**Records for this task:**
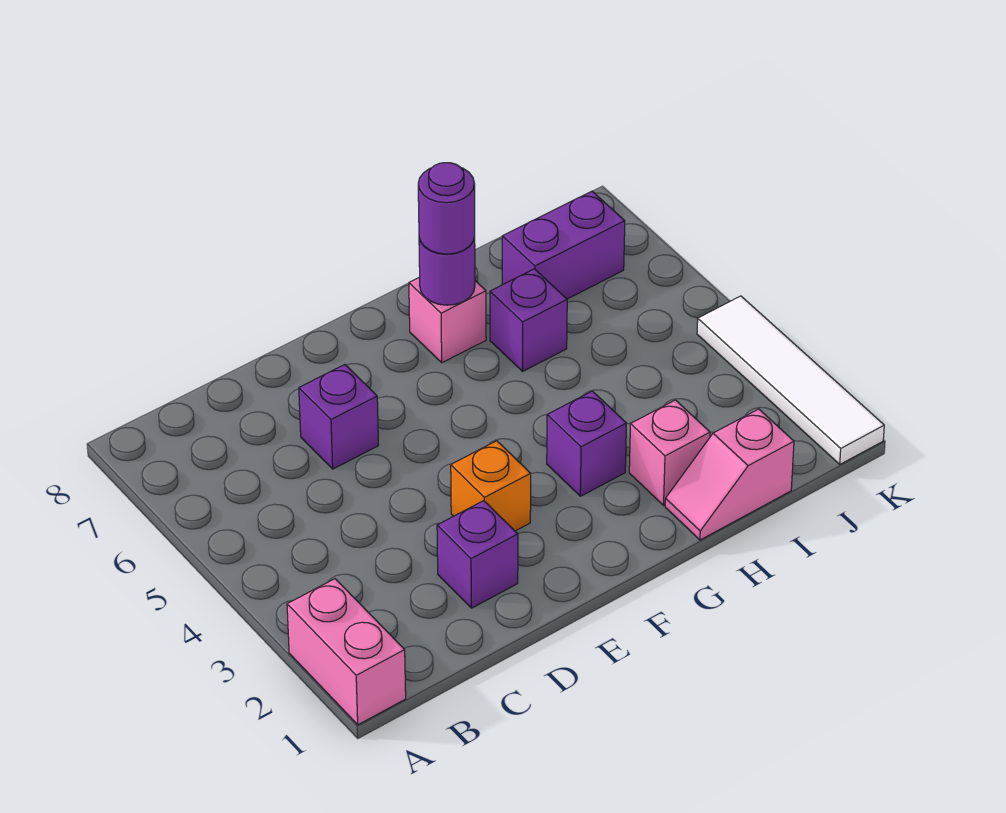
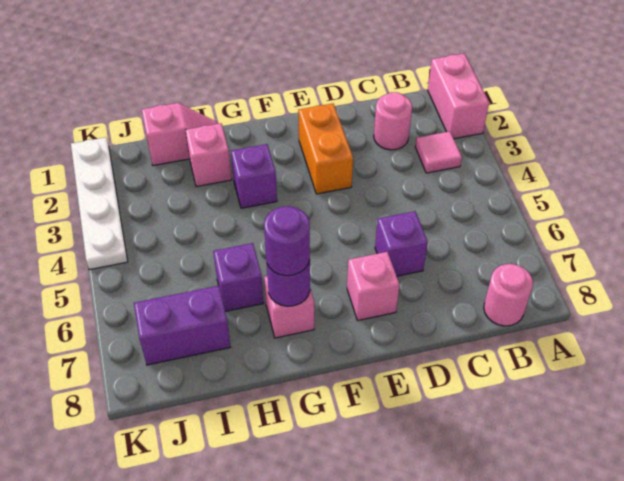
none -> pink tile B3 level 1
none -> pink round brick B8 level 1
none -> pink round brick C2 level 1
purple brick D2 level 1 -> none
orange brick E3 level 1 -> orange brick E2:E3 level 1
none -> pink brick E7 level 1
white tile K1:K4 level 1 -> white plate K1:K4 level 1

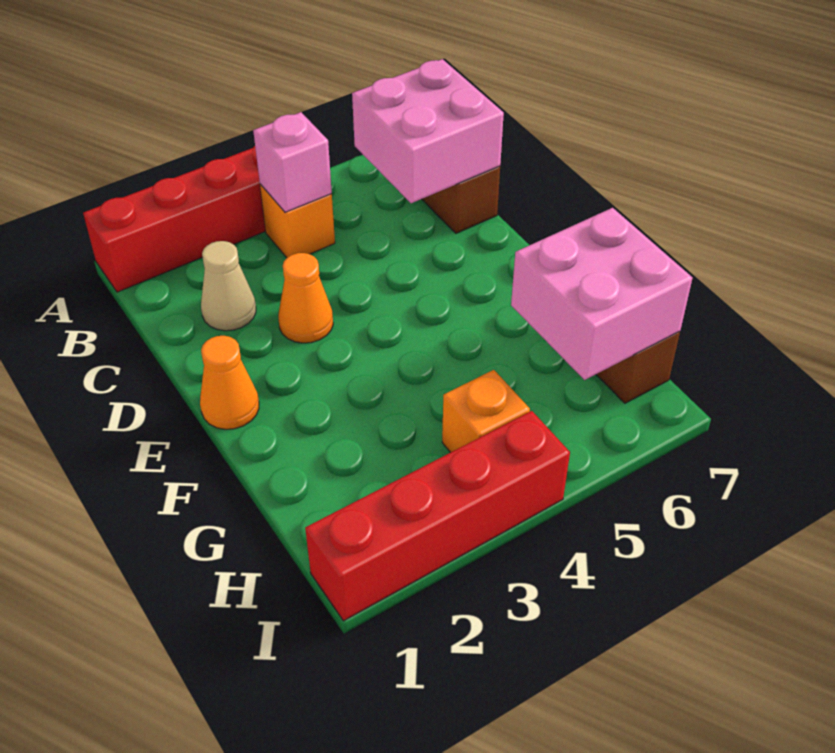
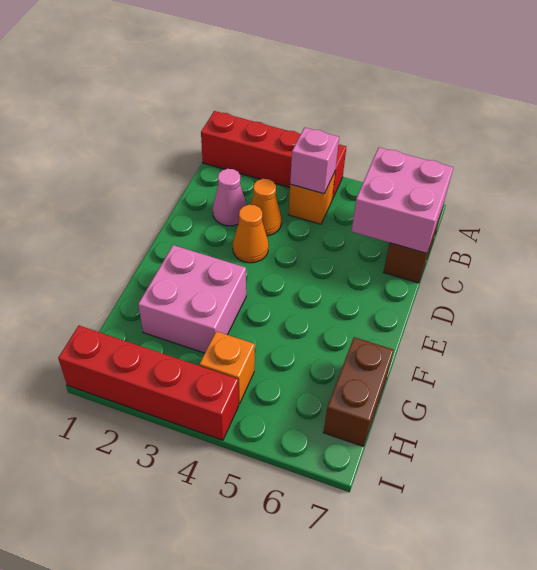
tan cone C2 level 1 -> pink cone C2 level 1
orange cone E1 level 1 -> orange cone C3 level 1
pink brick G6:H7 level 2 -> pink brick F2:G3 level 1

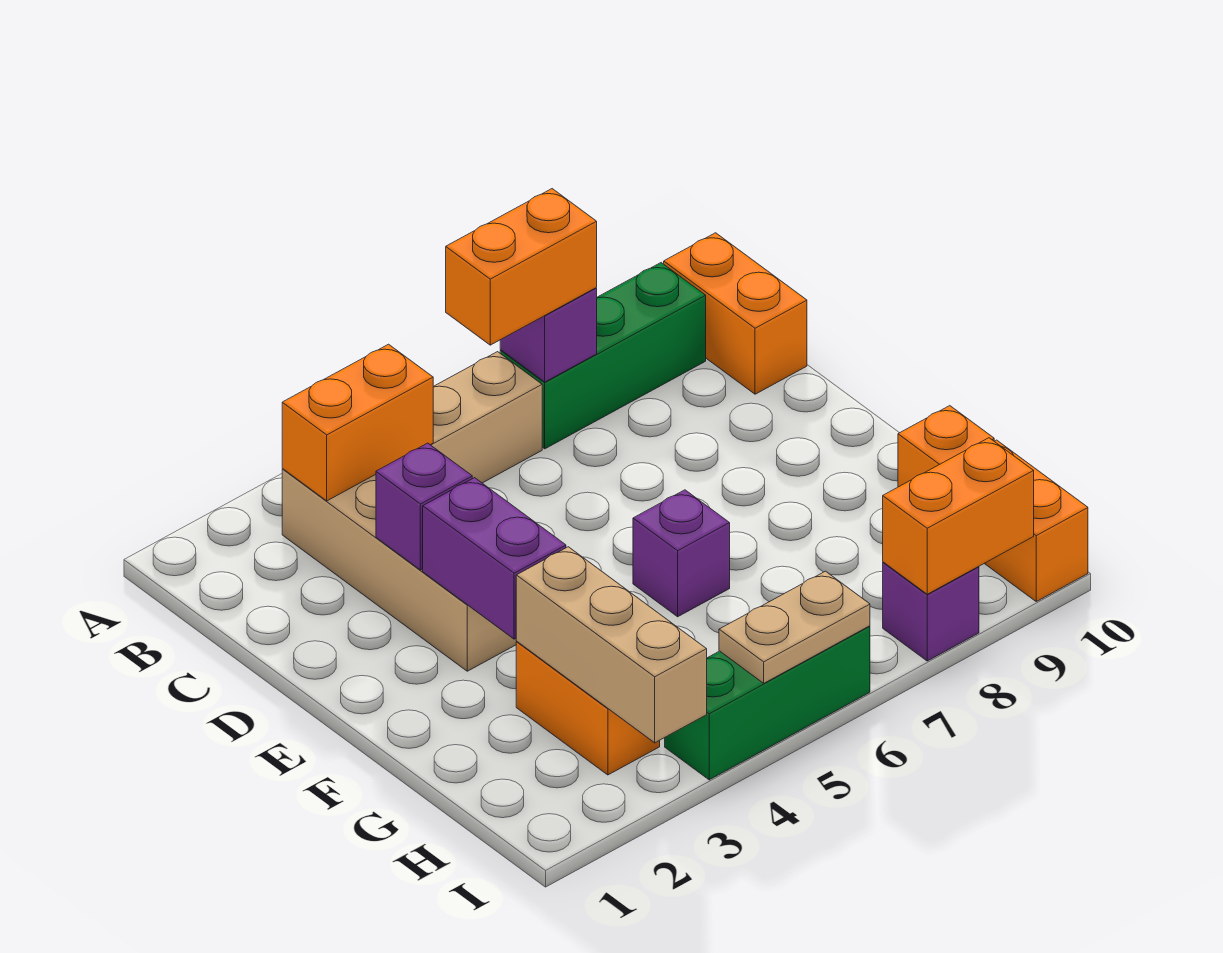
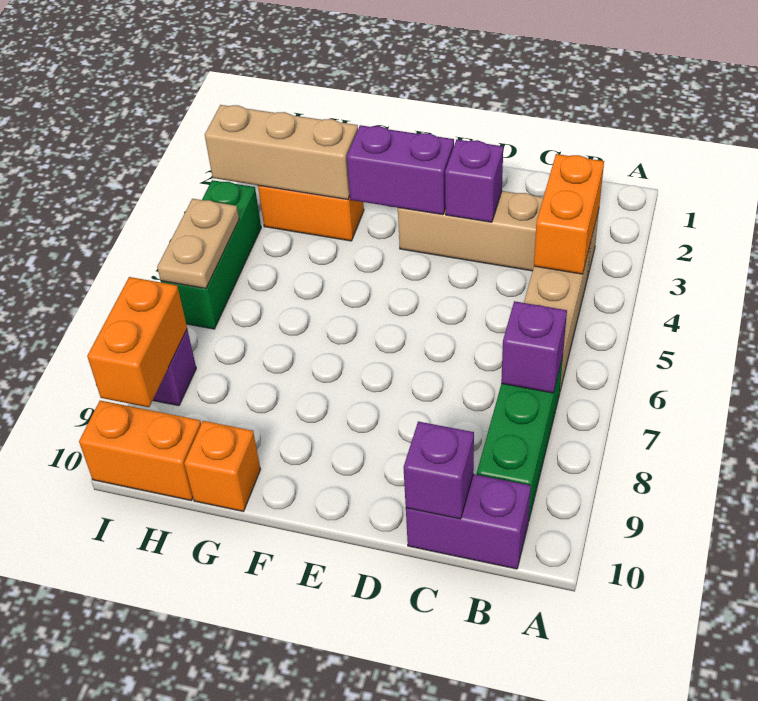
orange brick B6:B7 level 3 -> none
orange brick B10:C10 level 1 -> purple brick B10:C10 level 1
purple brick F6 level 1 -> purple brick C10 level 2

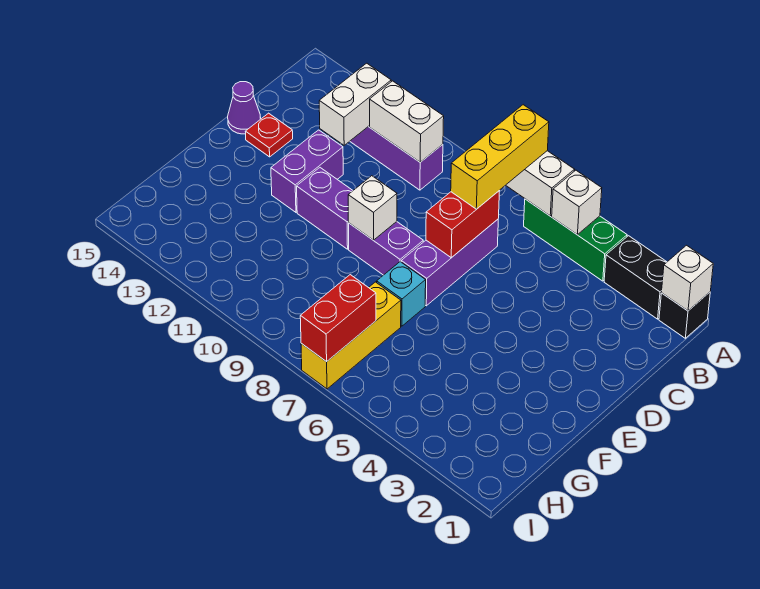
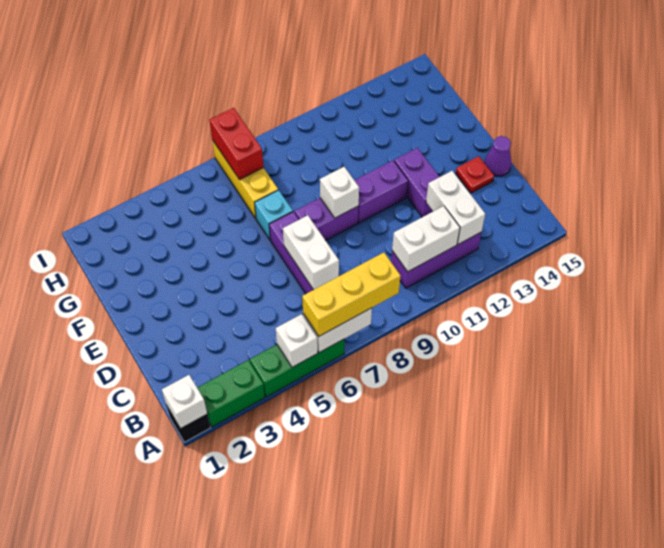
black brick A2:A3 level 1 -> green brick A2:A3 level 1
yellow brick A7:C7 level 3 -> yellow brick A6:A8 level 3
red brick C7:D7 level 2 -> white brick C7:D7 level 2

**What needs to be done:** Return each line of the data, keeping its wording exact and omitting pictures.

**Completed exercise:**
none -> pink tile B3 level 1
none -> pink round brick B8 level 1
none -> pink round brick C2 level 1
purple brick D2 level 1 -> none
orange brick E3 level 1 -> orange brick E2:E3 level 1
none -> pink brick E7 level 1
white tile K1:K4 level 1 -> white plate K1:K4 level 1

tan cone C2 level 1 -> pink cone C2 level 1
orange cone E1 level 1 -> orange cone C3 level 1
pink brick G6:H7 level 2 -> pink brick F2:G3 level 1

orange brick B6:B7 level 3 -> none
orange brick B10:C10 level 1 -> purple brick B10:C10 level 1
purple brick F6 level 1 -> purple brick C10 level 2

black brick A2:A3 level 1 -> green brick A2:A3 level 1
yellow brick A7:C7 level 3 -> yellow brick A6:A8 level 3
red brick C7:D7 level 2 -> white brick C7:D7 level 2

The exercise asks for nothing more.